### Working data

^^^^

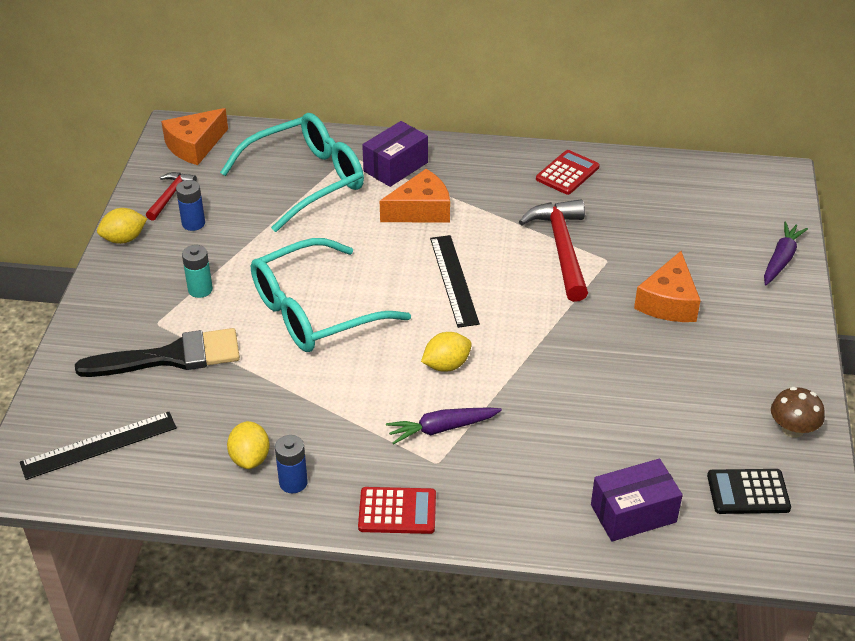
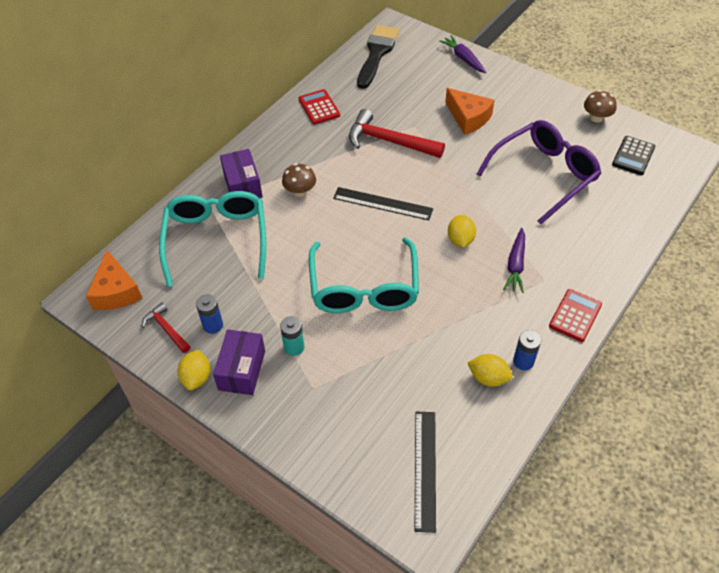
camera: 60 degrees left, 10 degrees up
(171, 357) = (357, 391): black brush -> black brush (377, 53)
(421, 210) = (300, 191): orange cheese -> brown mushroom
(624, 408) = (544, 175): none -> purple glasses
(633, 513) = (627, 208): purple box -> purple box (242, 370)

^^^^

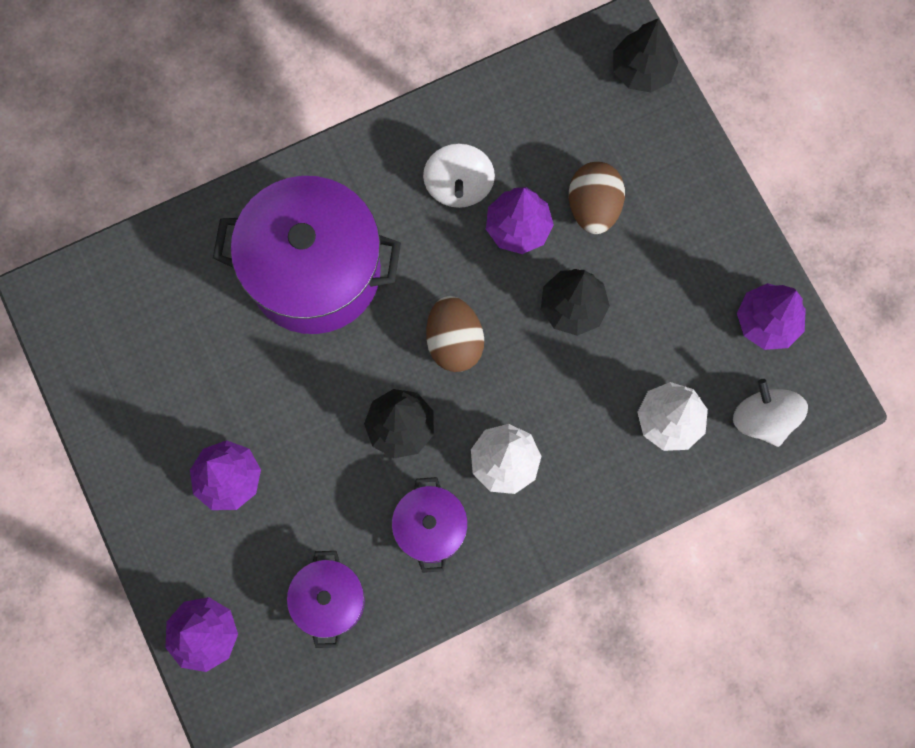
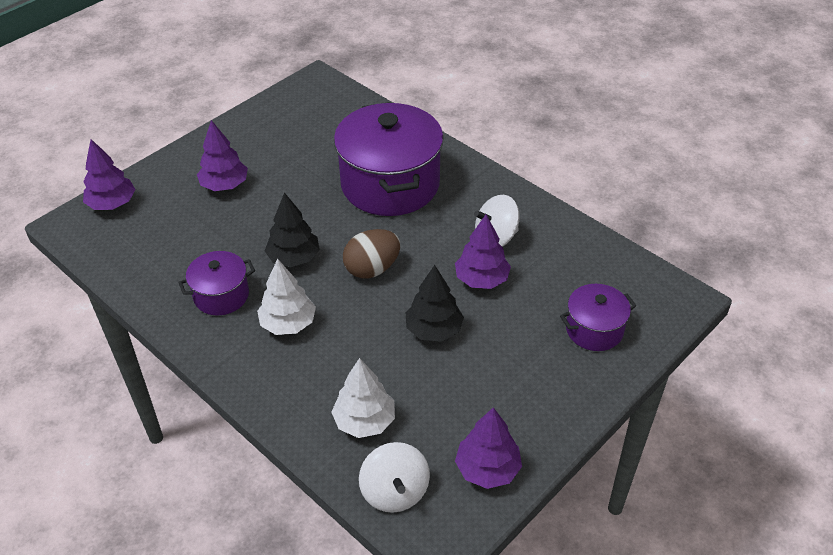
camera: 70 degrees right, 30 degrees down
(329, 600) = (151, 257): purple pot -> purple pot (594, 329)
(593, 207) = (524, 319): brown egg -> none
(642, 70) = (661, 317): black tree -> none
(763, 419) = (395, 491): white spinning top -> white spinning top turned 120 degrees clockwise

^^^^

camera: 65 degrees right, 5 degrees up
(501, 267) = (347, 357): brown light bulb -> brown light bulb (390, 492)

^^^^

Please return every line in the data that includes the string "black".

(171, 357) = (357, 391): black brush -> black brush (377, 53)
(642, 70) = (661, 317): black tree -> none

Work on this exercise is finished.